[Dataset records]
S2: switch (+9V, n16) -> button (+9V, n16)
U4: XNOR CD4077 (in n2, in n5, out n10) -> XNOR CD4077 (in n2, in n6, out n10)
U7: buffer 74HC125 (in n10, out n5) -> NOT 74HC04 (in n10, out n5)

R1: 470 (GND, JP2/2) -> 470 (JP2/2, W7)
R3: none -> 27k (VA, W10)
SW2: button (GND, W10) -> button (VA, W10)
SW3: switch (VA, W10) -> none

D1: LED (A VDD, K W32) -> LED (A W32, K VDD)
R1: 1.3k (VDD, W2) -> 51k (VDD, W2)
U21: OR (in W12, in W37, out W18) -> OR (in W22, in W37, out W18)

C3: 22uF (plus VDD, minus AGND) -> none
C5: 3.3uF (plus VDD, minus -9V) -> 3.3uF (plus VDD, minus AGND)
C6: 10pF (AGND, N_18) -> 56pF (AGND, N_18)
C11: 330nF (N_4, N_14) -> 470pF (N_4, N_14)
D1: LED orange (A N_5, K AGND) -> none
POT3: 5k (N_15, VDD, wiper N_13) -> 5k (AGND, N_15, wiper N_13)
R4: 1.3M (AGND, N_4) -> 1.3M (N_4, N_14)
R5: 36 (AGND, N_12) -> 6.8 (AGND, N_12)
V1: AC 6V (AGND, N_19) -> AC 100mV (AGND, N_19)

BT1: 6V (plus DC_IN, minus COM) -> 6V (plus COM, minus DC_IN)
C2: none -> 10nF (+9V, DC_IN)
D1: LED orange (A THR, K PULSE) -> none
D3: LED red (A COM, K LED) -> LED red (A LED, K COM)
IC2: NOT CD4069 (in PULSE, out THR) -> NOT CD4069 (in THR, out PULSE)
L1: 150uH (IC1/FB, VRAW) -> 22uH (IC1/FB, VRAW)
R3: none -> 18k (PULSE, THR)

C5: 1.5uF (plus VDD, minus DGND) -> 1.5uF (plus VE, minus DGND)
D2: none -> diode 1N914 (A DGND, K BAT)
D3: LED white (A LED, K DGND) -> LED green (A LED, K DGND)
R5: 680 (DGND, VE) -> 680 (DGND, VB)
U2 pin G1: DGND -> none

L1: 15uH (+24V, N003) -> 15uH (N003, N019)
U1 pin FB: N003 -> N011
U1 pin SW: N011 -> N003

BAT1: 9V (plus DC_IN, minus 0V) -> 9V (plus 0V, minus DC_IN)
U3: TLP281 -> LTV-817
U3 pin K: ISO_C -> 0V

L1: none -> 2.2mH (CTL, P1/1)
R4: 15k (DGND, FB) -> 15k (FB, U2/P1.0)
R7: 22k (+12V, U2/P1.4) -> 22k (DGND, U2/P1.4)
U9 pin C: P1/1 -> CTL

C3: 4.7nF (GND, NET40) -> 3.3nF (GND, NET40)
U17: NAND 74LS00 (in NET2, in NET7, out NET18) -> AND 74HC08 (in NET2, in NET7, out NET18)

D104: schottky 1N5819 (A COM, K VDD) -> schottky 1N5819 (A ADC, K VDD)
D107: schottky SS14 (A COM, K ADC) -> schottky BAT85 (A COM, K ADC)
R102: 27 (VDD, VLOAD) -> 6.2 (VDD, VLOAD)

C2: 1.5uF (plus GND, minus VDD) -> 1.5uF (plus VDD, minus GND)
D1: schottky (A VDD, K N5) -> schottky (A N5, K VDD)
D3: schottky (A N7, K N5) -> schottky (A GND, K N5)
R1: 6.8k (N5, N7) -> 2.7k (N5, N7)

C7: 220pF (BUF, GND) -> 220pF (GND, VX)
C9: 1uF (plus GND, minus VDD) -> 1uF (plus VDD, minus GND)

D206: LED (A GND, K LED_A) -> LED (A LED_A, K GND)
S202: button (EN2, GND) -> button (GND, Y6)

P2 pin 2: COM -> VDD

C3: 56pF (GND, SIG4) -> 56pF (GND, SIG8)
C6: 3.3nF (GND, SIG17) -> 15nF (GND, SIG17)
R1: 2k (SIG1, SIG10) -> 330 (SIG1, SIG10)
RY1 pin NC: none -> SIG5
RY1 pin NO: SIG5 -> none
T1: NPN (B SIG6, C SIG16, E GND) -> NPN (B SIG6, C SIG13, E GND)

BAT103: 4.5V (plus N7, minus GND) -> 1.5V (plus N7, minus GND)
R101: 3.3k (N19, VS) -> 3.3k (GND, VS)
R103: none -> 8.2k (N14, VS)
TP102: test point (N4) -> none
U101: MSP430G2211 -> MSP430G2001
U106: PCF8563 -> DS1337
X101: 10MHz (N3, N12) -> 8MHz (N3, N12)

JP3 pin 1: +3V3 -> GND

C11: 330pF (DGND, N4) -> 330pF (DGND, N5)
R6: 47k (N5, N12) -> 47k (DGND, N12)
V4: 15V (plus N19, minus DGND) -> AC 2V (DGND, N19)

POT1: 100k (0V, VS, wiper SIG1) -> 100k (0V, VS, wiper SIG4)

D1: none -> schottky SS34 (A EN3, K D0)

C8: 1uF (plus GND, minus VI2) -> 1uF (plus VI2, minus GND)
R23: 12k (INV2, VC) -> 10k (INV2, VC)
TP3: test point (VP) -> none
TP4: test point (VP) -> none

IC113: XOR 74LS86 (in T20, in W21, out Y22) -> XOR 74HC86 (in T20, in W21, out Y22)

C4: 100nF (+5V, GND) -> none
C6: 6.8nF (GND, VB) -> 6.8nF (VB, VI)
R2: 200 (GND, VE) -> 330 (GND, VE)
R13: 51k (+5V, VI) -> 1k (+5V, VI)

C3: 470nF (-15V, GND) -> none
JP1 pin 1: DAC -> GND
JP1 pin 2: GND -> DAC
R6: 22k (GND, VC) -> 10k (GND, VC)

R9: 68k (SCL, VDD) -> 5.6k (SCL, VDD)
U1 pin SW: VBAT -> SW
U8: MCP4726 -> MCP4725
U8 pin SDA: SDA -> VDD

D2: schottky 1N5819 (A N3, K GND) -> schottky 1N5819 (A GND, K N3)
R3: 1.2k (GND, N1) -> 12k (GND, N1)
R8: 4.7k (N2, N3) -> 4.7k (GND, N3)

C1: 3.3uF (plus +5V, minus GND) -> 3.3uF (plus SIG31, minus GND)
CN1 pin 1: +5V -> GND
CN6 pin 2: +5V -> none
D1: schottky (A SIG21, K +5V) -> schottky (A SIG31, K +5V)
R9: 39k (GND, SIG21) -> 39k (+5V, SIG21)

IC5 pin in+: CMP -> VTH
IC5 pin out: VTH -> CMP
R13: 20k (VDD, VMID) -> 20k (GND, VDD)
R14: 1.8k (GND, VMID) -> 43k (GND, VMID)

# What the exercise asks
Write down again, exactly as given, only the lines above that fall from the line with "U4: XNOR CD4077" to the line with "R1: 1.3k (VDD, W2) -> 51k (VDD, W2)", inclusive.

# Solution
U4: XNOR CD4077 (in n2, in n5, out n10) -> XNOR CD4077 (in n2, in n6, out n10)
U7: buffer 74HC125 (in n10, out n5) -> NOT 74HC04 (in n10, out n5)

R1: 470 (GND, JP2/2) -> 470 (JP2/2, W7)
R3: none -> 27k (VA, W10)
SW2: button (GND, W10) -> button (VA, W10)
SW3: switch (VA, W10) -> none

D1: LED (A VDD, K W32) -> LED (A W32, K VDD)
R1: 1.3k (VDD, W2) -> 51k (VDD, W2)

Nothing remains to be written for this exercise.